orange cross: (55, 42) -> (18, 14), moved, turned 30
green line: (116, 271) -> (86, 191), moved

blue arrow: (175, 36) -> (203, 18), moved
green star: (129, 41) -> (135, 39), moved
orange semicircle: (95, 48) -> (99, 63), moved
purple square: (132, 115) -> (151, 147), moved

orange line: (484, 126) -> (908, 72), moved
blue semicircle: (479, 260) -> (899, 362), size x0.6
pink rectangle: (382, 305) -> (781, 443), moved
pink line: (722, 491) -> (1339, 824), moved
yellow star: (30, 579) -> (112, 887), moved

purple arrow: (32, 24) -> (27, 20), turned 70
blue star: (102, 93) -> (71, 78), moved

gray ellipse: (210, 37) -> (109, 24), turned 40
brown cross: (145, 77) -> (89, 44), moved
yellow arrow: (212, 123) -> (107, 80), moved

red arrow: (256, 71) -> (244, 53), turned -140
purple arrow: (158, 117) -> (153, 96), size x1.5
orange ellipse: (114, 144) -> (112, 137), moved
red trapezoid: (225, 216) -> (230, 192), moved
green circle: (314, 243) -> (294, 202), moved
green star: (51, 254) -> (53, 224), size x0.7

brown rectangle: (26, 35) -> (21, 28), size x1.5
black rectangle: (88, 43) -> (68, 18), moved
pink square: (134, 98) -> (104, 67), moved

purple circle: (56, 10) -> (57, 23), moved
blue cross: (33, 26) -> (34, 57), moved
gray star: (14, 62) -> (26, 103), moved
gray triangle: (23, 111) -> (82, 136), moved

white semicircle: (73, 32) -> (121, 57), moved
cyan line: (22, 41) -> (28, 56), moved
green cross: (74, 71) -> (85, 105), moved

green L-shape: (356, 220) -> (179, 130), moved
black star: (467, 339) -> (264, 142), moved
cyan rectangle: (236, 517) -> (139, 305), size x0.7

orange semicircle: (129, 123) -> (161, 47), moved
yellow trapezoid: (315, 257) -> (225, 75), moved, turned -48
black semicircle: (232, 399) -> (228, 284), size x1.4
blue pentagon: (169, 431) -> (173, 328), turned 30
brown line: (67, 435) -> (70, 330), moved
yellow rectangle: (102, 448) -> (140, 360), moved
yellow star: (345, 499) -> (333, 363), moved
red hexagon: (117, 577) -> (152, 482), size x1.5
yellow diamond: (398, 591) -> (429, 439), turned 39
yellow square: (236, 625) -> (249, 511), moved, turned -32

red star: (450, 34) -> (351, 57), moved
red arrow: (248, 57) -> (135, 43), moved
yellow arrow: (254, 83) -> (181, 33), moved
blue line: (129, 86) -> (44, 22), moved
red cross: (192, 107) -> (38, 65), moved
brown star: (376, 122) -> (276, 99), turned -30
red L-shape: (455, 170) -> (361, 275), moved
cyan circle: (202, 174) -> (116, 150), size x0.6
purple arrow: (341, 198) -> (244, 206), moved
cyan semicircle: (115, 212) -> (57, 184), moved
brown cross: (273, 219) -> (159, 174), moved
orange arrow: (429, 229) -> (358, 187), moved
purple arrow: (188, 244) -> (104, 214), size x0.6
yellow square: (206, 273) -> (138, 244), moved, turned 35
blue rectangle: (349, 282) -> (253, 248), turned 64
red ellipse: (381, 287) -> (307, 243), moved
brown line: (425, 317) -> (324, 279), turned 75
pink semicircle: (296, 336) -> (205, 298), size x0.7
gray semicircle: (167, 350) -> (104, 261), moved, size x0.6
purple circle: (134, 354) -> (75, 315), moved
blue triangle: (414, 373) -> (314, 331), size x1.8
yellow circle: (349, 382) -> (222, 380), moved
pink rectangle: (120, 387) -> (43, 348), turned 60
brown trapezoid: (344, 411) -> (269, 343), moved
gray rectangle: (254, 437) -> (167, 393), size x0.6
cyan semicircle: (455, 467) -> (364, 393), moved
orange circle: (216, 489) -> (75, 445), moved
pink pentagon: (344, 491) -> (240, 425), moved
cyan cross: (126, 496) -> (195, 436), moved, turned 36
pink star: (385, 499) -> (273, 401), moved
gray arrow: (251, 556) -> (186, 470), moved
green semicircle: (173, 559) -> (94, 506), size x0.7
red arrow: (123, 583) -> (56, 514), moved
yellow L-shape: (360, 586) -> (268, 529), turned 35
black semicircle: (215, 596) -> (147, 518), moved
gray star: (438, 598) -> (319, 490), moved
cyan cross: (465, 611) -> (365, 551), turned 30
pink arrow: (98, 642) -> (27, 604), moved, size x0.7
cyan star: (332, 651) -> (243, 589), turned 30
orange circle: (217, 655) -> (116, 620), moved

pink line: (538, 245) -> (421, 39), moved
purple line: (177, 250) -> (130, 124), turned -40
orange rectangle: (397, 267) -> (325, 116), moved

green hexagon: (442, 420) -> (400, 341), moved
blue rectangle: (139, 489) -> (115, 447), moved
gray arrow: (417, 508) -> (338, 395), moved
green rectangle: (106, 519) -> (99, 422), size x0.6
□ □ □
### Problem requirements
Please reproduce the records above in their entirety, exactly as given.

### Response area
orange cross: (55, 42) -> (18, 14), moved, turned 30
green line: (116, 271) -> (86, 191), moved

blue arrow: (175, 36) -> (203, 18), moved
green star: (129, 41) -> (135, 39), moved
orange semicircle: (95, 48) -> (99, 63), moved
purple square: (132, 115) -> (151, 147), moved

orange line: (484, 126) -> (908, 72), moved
blue semicircle: (479, 260) -> (899, 362), size x0.6
pink rectangle: (382, 305) -> (781, 443), moved
pink line: (722, 491) -> (1339, 824), moved
yellow star: (30, 579) -> (112, 887), moved

purple arrow: (32, 24) -> (27, 20), turned 70
blue star: (102, 93) -> (71, 78), moved

gray ellipse: (210, 37) -> (109, 24), turned 40
brown cross: (145, 77) -> (89, 44), moved
yellow arrow: (212, 123) -> (107, 80), moved

red arrow: (256, 71) -> (244, 53), turned -140
purple arrow: (158, 117) -> (153, 96), size x1.5
orange ellipse: (114, 144) -> (112, 137), moved
red trapezoid: (225, 216) -> (230, 192), moved
green circle: (314, 243) -> (294, 202), moved
green star: (51, 254) -> (53, 224), size x0.7

brown rectangle: (26, 35) -> (21, 28), size x1.5
black rectangle: (88, 43) -> (68, 18), moved
pink square: (134, 98) -> (104, 67), moved

purple circle: (56, 10) -> (57, 23), moved
blue cross: (33, 26) -> (34, 57), moved
gray star: (14, 62) -> (26, 103), moved
gray triangle: (23, 111) -> (82, 136), moved

white semicircle: (73, 32) -> (121, 57), moved
cyan line: (22, 41) -> (28, 56), moved
green cross: (74, 71) -> (85, 105), moved

green L-shape: (356, 220) -> (179, 130), moved
black star: (467, 339) -> (264, 142), moved
cyan rectangle: (236, 517) -> (139, 305), size x0.7

orange semicircle: (129, 123) -> (161, 47), moved
yellow trapezoid: (315, 257) -> (225, 75), moved, turned -48
black semicircle: (232, 399) -> (228, 284), size x1.4
blue pentagon: (169, 431) -> (173, 328), turned 30
brown line: (67, 435) -> (70, 330), moved
yellow rectangle: (102, 448) -> (140, 360), moved
yellow star: (345, 499) -> (333, 363), moved
red hexagon: (117, 577) -> (152, 482), size x1.5
yellow diamond: (398, 591) -> (429, 439), turned 39
yellow square: (236, 625) -> (249, 511), moved, turned -32

red star: (450, 34) -> (351, 57), moved
red arrow: (248, 57) -> (135, 43), moved
yellow arrow: (254, 83) -> (181, 33), moved
blue line: (129, 86) -> (44, 22), moved
red cross: (192, 107) -> (38, 65), moved
brown star: (376, 122) -> (276, 99), turned -30
red L-shape: (455, 170) -> (361, 275), moved
cyan circle: (202, 174) -> (116, 150), size x0.6
purple arrow: (341, 198) -> (244, 206), moved
cyan semicircle: (115, 212) -> (57, 184), moved
brown cross: (273, 219) -> (159, 174), moved
orange arrow: (429, 229) -> (358, 187), moved
purple arrow: (188, 244) -> (104, 214), size x0.6
yellow square: (206, 273) -> (138, 244), moved, turned 35
blue rectangle: (349, 282) -> (253, 248), turned 64
red ellipse: (381, 287) -> (307, 243), moved
brown line: (425, 317) -> (324, 279), turned 75
pink semicircle: (296, 336) -> (205, 298), size x0.7
gray semicircle: (167, 350) -> (104, 261), moved, size x0.6
purple circle: (134, 354) -> (75, 315), moved
blue triangle: (414, 373) -> (314, 331), size x1.8
yellow circle: (349, 382) -> (222, 380), moved
pink rectangle: (120, 387) -> (43, 348), turned 60
brown trapezoid: (344, 411) -> (269, 343), moved
gray rectangle: (254, 437) -> (167, 393), size x0.6
cyan semicircle: (455, 467) -> (364, 393), moved
orange circle: (216, 489) -> (75, 445), moved
pink pentagon: (344, 491) -> (240, 425), moved
cyan cross: (126, 496) -> (195, 436), moved, turned 36
pink star: (385, 499) -> (273, 401), moved
gray arrow: (251, 556) -> (186, 470), moved
green semicircle: (173, 559) -> (94, 506), size x0.7
red arrow: (123, 583) -> (56, 514), moved
yellow L-shape: (360, 586) -> (268, 529), turned 35
black semicircle: (215, 596) -> (147, 518), moved
gray star: (438, 598) -> (319, 490), moved
cyan cross: (465, 611) -> (365, 551), turned 30
pink arrow: (98, 642) -> (27, 604), moved, size x0.7
cyan star: (332, 651) -> (243, 589), turned 30
orange circle: (217, 655) -> (116, 620), moved

pink line: (538, 245) -> (421, 39), moved
purple line: (177, 250) -> (130, 124), turned -40
orange rectangle: (397, 267) -> (325, 116), moved

green hexagon: (442, 420) -> (400, 341), moved
blue rectangle: (139, 489) -> (115, 447), moved
gray arrow: (417, 508) -> (338, 395), moved
green rectangle: (106, 519) -> (99, 422), size x0.6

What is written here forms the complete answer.